**Records contained in a dataset**:
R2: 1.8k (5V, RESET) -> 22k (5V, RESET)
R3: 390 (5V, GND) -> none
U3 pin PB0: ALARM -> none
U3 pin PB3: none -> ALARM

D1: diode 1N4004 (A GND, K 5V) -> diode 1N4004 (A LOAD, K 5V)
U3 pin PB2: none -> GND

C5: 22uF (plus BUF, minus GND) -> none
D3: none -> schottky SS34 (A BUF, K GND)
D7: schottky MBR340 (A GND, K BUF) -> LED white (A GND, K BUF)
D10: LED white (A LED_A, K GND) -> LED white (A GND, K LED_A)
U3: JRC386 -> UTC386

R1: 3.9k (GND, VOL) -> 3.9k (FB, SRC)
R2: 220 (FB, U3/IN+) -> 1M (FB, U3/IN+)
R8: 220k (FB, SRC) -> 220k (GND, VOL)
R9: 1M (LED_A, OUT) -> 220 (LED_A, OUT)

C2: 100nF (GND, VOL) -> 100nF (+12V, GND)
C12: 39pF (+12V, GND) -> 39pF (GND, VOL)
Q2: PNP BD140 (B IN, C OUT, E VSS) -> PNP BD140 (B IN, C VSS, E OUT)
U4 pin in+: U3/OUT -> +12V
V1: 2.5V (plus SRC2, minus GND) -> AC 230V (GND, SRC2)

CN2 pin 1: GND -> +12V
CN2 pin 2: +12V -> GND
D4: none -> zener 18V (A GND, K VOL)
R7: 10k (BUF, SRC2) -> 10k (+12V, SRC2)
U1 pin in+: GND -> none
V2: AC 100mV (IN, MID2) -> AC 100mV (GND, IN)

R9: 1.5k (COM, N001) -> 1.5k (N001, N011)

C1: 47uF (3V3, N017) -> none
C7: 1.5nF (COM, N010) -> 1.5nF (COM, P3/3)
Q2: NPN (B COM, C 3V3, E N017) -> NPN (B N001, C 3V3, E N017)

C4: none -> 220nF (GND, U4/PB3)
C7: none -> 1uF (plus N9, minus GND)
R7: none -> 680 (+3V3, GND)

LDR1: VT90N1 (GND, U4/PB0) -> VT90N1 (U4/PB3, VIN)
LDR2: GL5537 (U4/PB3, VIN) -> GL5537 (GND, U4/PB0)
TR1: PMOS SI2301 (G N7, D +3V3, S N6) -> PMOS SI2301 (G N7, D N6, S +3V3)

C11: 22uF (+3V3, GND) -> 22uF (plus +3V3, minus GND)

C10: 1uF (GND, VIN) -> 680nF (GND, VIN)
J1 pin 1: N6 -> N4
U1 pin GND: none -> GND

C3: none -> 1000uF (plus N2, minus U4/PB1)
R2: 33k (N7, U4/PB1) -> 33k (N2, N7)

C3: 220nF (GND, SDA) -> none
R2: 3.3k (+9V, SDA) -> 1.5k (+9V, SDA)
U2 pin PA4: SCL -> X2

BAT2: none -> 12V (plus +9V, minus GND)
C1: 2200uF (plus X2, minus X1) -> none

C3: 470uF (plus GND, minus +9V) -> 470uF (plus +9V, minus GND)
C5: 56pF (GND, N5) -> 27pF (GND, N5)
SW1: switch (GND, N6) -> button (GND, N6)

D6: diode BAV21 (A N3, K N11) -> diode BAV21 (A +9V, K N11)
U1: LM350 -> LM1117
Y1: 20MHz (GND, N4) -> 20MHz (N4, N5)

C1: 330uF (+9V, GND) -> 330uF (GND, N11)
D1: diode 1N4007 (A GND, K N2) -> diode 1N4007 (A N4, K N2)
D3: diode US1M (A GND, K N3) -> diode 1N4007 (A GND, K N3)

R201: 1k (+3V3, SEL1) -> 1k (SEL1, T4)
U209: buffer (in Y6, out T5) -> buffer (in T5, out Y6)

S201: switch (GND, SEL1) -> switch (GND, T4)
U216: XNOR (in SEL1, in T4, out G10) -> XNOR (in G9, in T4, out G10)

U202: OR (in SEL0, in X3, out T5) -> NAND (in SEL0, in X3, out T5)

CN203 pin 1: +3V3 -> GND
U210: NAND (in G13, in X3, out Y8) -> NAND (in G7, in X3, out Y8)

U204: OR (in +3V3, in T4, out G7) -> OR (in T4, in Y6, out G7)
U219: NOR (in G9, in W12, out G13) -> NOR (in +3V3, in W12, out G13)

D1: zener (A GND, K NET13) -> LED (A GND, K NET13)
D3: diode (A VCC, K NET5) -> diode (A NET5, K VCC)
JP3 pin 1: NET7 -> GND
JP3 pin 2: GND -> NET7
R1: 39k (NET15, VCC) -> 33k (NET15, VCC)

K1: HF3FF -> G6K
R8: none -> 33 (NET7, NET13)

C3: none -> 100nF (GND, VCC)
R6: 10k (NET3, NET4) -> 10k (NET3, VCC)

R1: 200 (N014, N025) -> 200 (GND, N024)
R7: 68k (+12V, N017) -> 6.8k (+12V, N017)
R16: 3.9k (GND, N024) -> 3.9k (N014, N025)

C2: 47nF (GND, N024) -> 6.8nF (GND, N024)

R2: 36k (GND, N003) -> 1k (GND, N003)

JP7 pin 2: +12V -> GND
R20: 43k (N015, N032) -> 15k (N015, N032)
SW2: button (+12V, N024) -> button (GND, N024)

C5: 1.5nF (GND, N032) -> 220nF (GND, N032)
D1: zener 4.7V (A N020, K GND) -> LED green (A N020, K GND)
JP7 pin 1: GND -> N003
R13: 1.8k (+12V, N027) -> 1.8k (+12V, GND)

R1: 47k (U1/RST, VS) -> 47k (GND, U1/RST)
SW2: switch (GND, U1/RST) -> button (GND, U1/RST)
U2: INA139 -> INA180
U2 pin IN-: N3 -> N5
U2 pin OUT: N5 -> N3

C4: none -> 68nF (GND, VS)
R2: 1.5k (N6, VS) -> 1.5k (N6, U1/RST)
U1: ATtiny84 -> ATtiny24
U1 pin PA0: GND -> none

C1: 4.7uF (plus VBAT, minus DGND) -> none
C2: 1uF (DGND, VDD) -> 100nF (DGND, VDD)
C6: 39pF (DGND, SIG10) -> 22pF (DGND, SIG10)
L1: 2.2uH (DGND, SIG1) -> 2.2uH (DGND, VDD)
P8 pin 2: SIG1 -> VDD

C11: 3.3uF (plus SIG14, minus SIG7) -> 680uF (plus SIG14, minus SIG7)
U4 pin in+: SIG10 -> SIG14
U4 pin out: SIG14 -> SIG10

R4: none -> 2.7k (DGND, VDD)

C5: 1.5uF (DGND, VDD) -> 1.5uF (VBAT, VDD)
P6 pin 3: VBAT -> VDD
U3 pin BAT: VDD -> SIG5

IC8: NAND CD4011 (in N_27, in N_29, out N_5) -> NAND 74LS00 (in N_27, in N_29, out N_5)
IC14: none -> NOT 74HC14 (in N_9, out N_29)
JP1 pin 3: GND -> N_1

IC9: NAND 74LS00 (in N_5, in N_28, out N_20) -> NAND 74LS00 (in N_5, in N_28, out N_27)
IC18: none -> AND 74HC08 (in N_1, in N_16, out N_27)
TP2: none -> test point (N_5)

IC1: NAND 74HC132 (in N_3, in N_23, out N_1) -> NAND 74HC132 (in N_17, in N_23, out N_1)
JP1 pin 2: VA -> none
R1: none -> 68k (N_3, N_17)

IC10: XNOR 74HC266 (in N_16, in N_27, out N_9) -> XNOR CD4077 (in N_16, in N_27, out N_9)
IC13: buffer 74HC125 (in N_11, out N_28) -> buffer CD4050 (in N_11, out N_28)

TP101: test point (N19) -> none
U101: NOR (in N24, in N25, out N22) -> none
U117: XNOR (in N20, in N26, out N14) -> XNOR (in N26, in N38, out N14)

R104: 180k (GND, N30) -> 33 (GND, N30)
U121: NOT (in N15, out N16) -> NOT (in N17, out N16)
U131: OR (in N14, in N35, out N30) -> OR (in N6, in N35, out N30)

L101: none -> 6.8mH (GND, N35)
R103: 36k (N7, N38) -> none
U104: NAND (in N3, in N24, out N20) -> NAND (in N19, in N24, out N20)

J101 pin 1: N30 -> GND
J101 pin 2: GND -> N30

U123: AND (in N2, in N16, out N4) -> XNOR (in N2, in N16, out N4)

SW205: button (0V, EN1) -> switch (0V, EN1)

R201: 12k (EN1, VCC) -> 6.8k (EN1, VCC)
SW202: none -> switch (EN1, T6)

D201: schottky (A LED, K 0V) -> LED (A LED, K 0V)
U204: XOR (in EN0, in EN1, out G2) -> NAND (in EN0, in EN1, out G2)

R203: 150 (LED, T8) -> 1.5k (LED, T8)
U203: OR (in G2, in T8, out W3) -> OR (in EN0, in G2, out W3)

**Task brief**: Your answer should be the exact lines above from the one with "D7: schottky MBR340" through the one with "C7: 1.5nF (COM, N010) -> 1.5nF (COM, P3/3)", both included, and nothing besides.

**Response below**:
D7: schottky MBR340 (A GND, K BUF) -> LED white (A GND, K BUF)
D10: LED white (A LED_A, K GND) -> LED white (A GND, K LED_A)
U3: JRC386 -> UTC386

R1: 3.9k (GND, VOL) -> 3.9k (FB, SRC)
R2: 220 (FB, U3/IN+) -> 1M (FB, U3/IN+)
R8: 220k (FB, SRC) -> 220k (GND, VOL)
R9: 1M (LED_A, OUT) -> 220 (LED_A, OUT)

C2: 100nF (GND, VOL) -> 100nF (+12V, GND)
C12: 39pF (+12V, GND) -> 39pF (GND, VOL)
Q2: PNP BD140 (B IN, C OUT, E VSS) -> PNP BD140 (B IN, C VSS, E OUT)
U4 pin in+: U3/OUT -> +12V
V1: 2.5V (plus SRC2, minus GND) -> AC 230V (GND, SRC2)

CN2 pin 1: GND -> +12V
CN2 pin 2: +12V -> GND
D4: none -> zener 18V (A GND, K VOL)
R7: 10k (BUF, SRC2) -> 10k (+12V, SRC2)
U1 pin in+: GND -> none
V2: AC 100mV (IN, MID2) -> AC 100mV (GND, IN)

R9: 1.5k (COM, N001) -> 1.5k (N001, N011)

C1: 47uF (3V3, N017) -> none
C7: 1.5nF (COM, N010) -> 1.5nF (COM, P3/3)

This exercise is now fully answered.